*The data:*

+===+

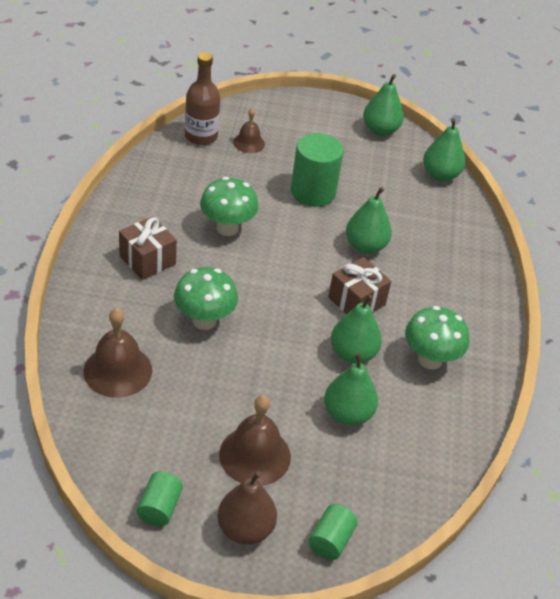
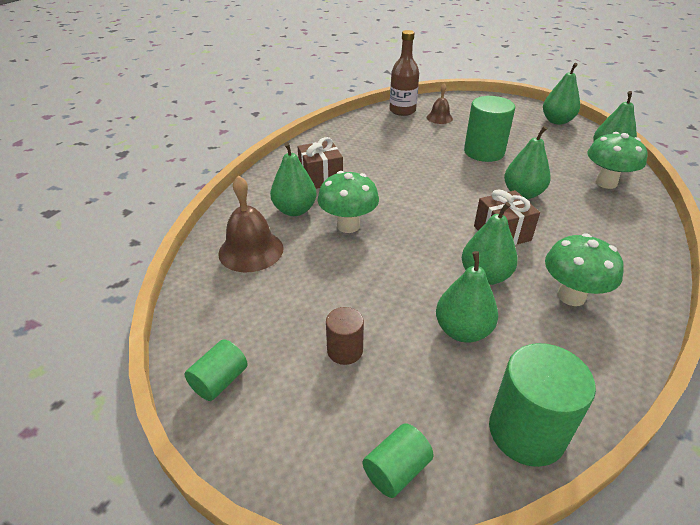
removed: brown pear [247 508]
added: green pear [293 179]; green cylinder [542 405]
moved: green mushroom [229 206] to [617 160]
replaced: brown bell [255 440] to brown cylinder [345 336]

+===+

*Exercise:* Write out exactly those lines running from the line with "moved: green mushroom [229 206] to [617 160]" to the end of the data above, the first and last included.

*Reply:*
moved: green mushroom [229 206] to [617 160]
replaced: brown bell [255 440] to brown cylinder [345 336]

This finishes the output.